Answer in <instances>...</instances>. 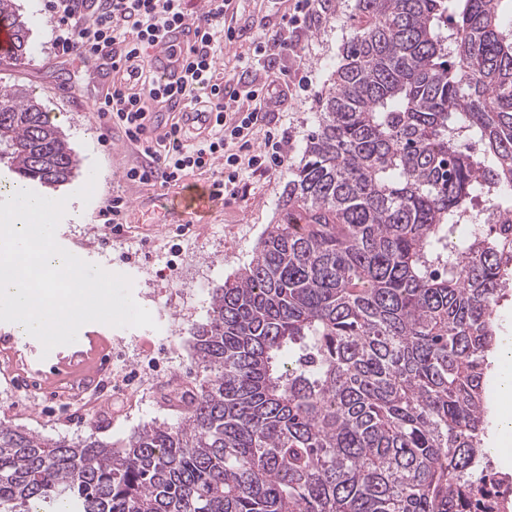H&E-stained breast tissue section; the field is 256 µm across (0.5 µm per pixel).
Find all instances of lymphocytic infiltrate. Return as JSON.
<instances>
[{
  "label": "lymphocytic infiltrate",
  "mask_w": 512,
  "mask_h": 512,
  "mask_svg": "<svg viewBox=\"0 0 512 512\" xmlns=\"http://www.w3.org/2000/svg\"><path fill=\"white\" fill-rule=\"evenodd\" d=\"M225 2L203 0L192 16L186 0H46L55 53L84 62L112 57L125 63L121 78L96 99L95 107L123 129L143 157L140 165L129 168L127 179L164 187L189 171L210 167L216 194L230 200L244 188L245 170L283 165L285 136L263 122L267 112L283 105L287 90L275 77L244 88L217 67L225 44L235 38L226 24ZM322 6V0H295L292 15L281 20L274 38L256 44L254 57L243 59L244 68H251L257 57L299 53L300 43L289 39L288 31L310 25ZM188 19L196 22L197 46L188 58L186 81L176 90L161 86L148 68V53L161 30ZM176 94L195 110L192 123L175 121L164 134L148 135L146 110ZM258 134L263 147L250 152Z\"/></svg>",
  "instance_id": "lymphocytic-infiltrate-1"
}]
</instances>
==
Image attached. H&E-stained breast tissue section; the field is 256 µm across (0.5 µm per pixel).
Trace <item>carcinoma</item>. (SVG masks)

▶ **Aim of the exercise**
Starting at the line that holds "Image attached. H&E-stained", copy each line exactly and stop after the line that holds "Trace <item>carcinoma</item>. (SVG masks)".

▶ **Exercise answer**
Image attached. H&E-stained breast tissue section; the field is 256 µm across (0.5 µm per pixel).
Trace <item>carcinoma</item>. (SVG masks)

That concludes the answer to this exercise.